In the data below, the answer is the run of lines from the line containing "(105, 128) = (343, 93): green" through the line containing "(696, 279) = (831, 510): purple", both included; print it exactly and nothing else.

Supplied entries Block Start

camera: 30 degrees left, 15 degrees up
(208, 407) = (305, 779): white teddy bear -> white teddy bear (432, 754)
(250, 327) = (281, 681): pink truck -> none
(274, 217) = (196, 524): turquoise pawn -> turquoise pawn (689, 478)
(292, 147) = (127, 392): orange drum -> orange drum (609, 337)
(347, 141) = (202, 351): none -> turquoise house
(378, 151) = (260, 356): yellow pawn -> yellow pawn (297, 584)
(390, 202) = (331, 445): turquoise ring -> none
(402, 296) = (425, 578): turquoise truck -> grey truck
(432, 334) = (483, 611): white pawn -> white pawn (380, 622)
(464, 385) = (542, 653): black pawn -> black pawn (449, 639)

Supplied entries Block End
Supplied entries Block Start

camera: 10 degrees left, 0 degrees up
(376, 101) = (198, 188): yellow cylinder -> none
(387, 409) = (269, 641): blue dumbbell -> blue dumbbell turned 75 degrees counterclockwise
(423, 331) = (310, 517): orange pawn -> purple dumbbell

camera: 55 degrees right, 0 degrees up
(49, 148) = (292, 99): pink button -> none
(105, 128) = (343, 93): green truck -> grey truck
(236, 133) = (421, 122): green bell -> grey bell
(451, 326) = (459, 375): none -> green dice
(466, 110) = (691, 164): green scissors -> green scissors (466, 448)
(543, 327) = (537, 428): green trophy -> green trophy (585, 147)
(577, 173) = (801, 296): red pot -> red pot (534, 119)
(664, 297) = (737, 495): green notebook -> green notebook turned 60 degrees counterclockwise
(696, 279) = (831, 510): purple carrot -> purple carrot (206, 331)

Supplied entries Block End
Supplied entries Block Start

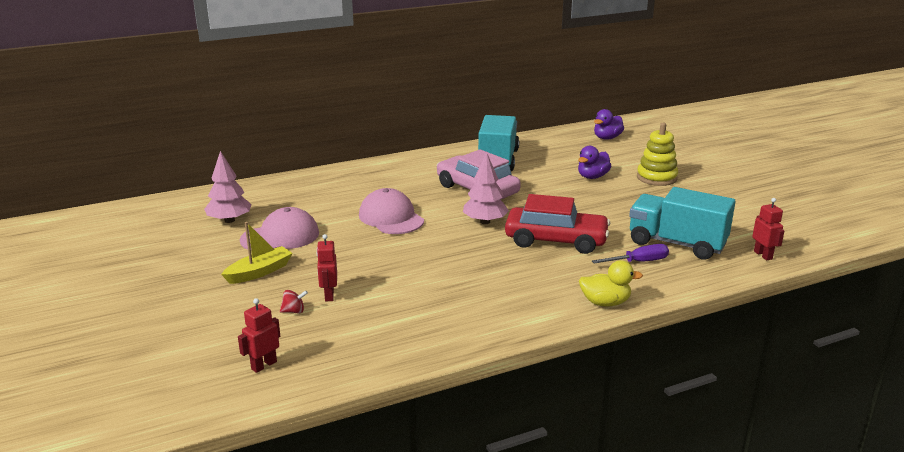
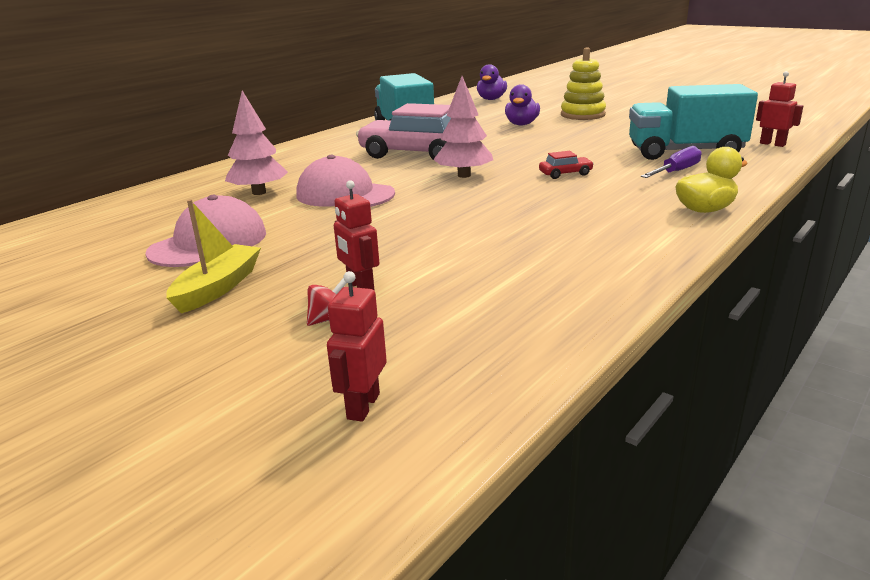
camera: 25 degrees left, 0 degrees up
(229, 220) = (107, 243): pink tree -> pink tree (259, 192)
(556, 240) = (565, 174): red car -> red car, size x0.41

Supplied entries Block End

- **Solution for this exercise**:
(105, 128) = (343, 93): green truck -> grey truck
(236, 133) = (421, 122): green bell -> grey bell
(451, 326) = (459, 375): none -> green dice
(466, 110) = (691, 164): green scissors -> green scissors (466, 448)
(543, 327) = (537, 428): green trophy -> green trophy (585, 147)
(577, 173) = (801, 296): red pot -> red pot (534, 119)
(664, 297) = (737, 495): green notebook -> green notebook turned 60 degrees counterclockwise
(696, 279) = (831, 510): purple carrot -> purple carrot (206, 331)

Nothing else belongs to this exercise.